== WHAT TO PRODUCE ==
Report each line of the entries that includes "semicircle" by copying it.

== DATA IN THIS EXERCISE ==
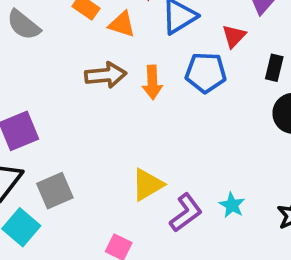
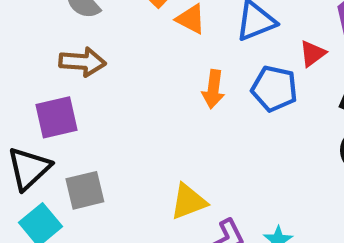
brown arrow: (106, 75) -> (82, 62), moved

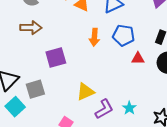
red triangle: (312, 54) -> (138, 58), moved, turned 40
purple square: (56, 117) -> (56, 57), moved

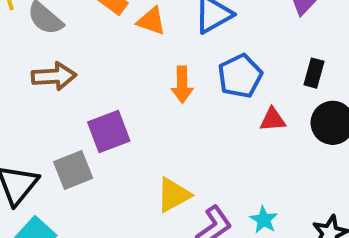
blue pentagon: (124, 35) -> (240, 76), turned -30
gray square: (35, 89) -> (73, 170), moved

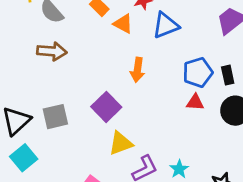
black rectangle: (314, 73) -> (228, 75), turned -36
blue pentagon: (240, 76) -> (198, 72), moved
purple square: (109, 132) -> (106, 107), moved, turned -32

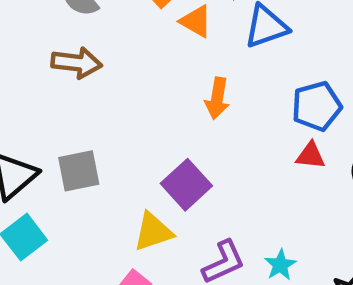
purple square: (106, 107) -> (186, 185), moved
yellow triangle: (121, 143) -> (153, 232), moved

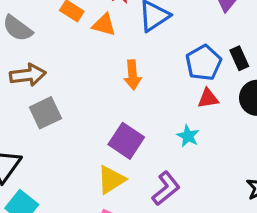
gray square: (79, 171) -> (45, 113), moved
cyan star: (280, 265) -> (188, 136), moved

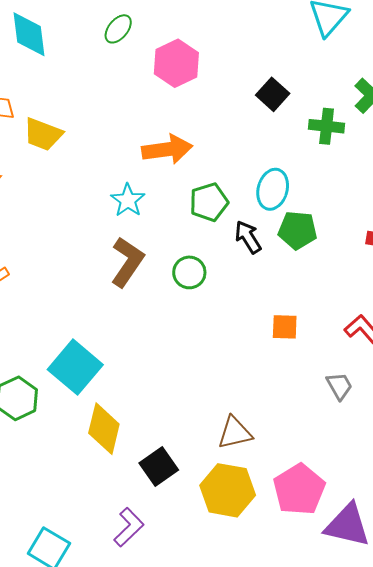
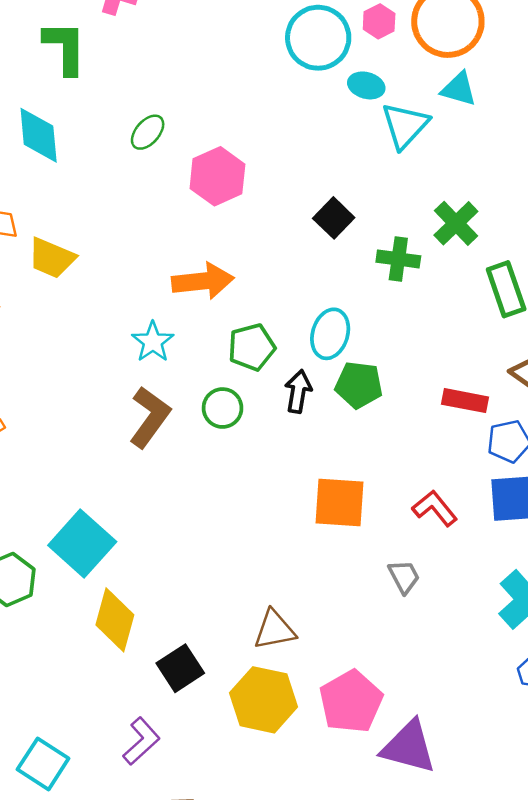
black arrow: (248, 237) -> (298, 391), turned 40
green circle: (189, 272) -> (223, 408), moved
orange square: (285, 327) -> (340, 502), size x1.6

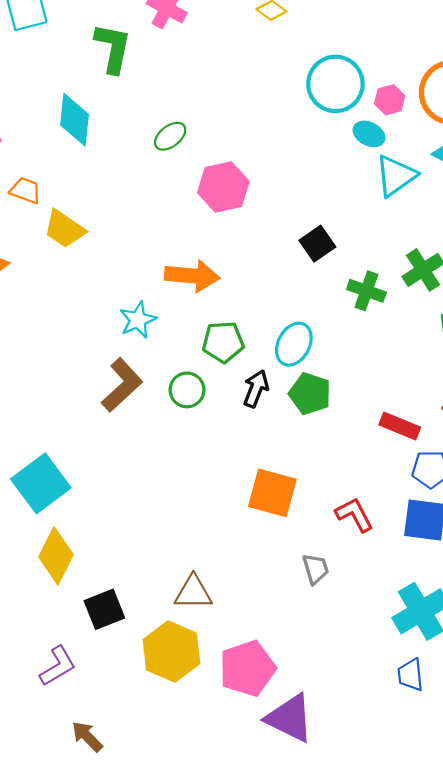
pink hexagon: (379, 21) -> (390, 100), moved

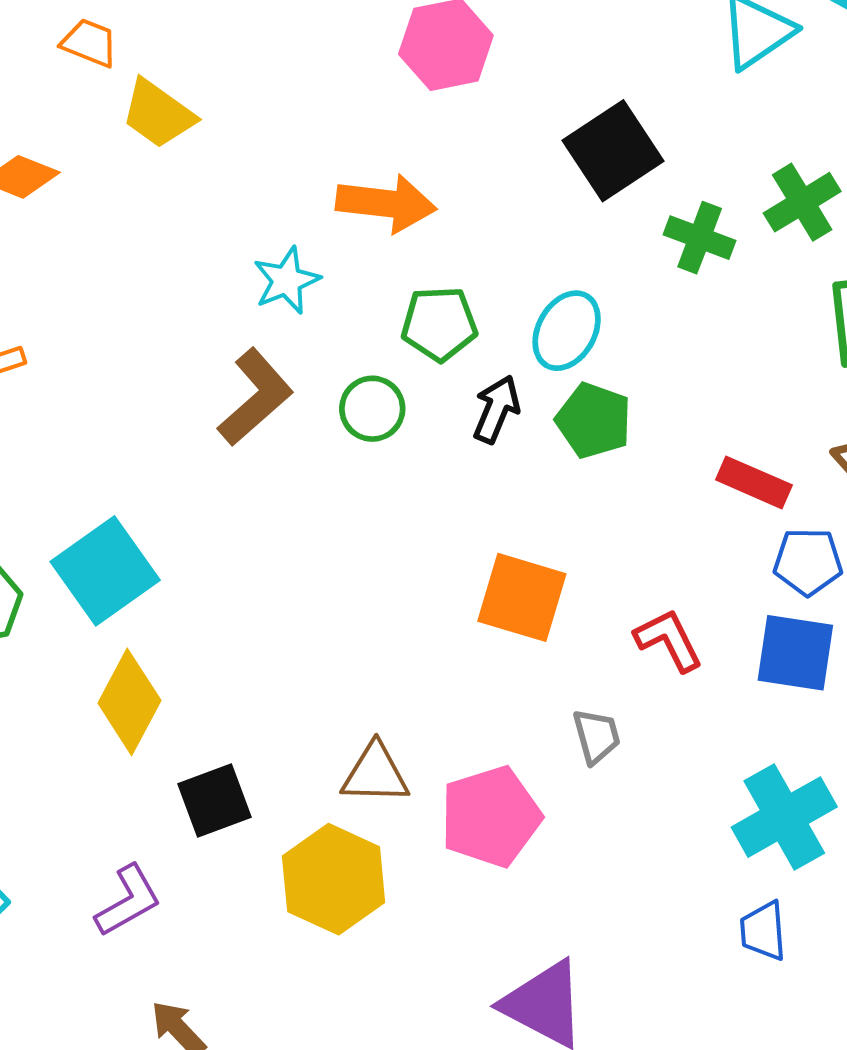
black square: (317, 244) -> (613, 151), size x1.5
pink pentagon: (247, 668) -> (491, 817), moved

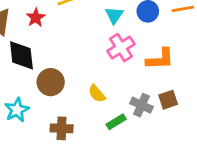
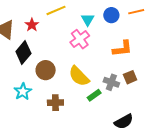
pink cross: (121, 48) -> (80, 39), moved
black diamond: (21, 55) -> (23, 52), turned 50
yellow semicircle: (97, 94) -> (79, 76), size x1.6

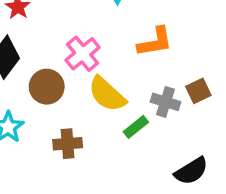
pink cross: (80, 39) -> (83, 54), moved
orange L-shape: (122, 49) -> (155, 42), moved

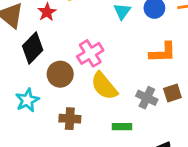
orange L-shape: (155, 42) -> (163, 52), moved
green rectangle: (136, 127) -> (122, 127), moved, turned 30

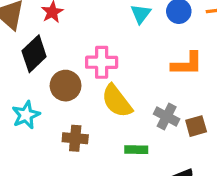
pink cross: (90, 53) -> (102, 62), turned 30
brown square: (172, 93) -> (196, 126), moved

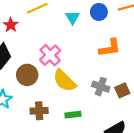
pink cross: (102, 62) -> (50, 55), turned -35
green rectangle: (136, 150) -> (73, 115), moved

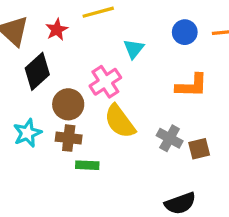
cyan triangle: (73, 18) -> (134, 49), moved
brown cross: (39, 111) -> (69, 138), moved
green rectangle: (73, 115) -> (87, 165), moved

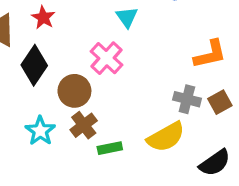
orange L-shape: (192, 86) -> (210, 54), moved
yellow semicircle: (120, 121) -> (166, 137), moved, turned -69
brown cross: (69, 138) -> (84, 125), turned -30

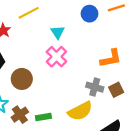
pink cross: (107, 58) -> (56, 57), moved
brown cross: (84, 125) -> (20, 115), moved

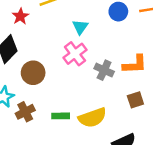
gray cross: (95, 87) -> (104, 70), moved
green rectangle: (43, 117) -> (61, 116), moved

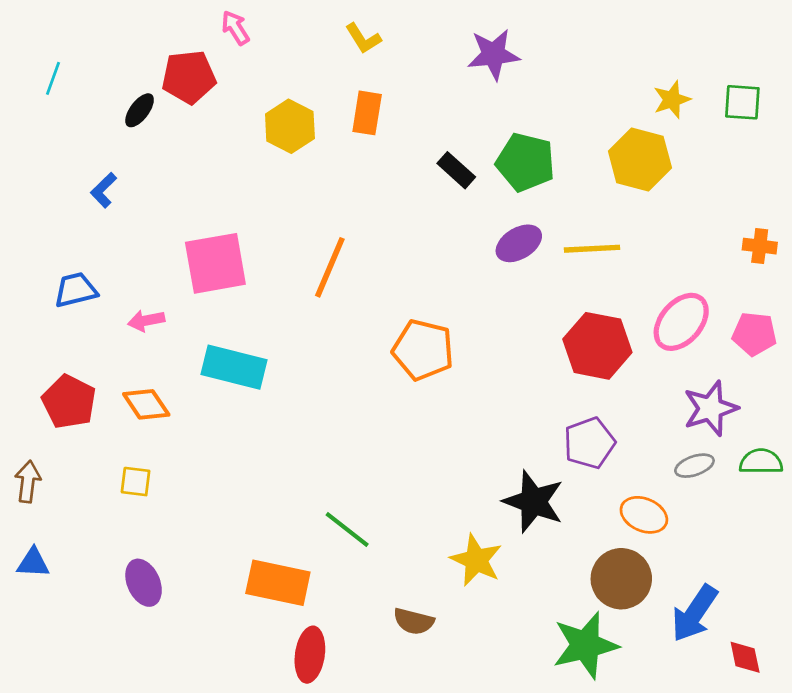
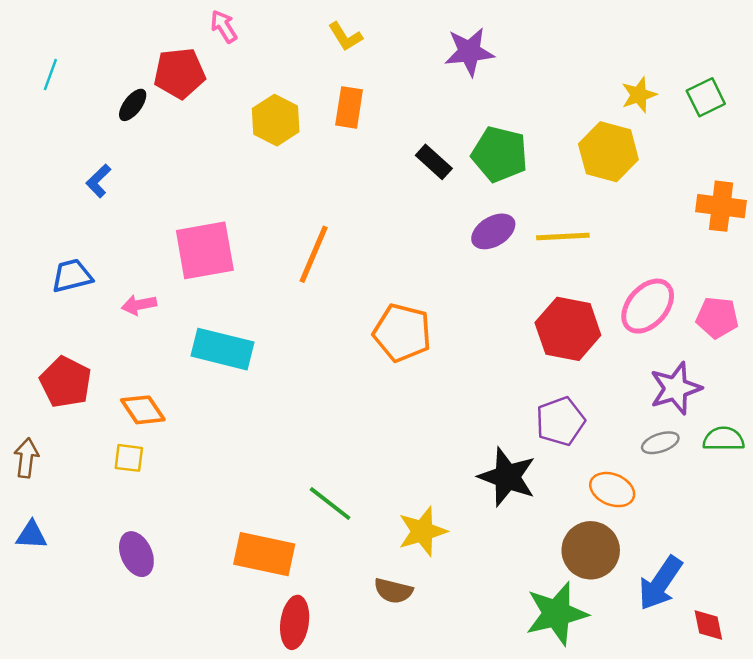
green square: (742, 102) -> (706, 97), turned -30
orange cross: (760, 246) -> (721, 206), moved, size x1.5
orange diamond: (146, 404) -> (143, 410), moved
yellow star: (476, 560) -> (422, 531), moved, turned 30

== RESPONSE AREA ==
yellow semicircle: (97, 94) -> (79, 76), size x1.6
yellow semicircle: (120, 121) -> (166, 137), moved, turned -69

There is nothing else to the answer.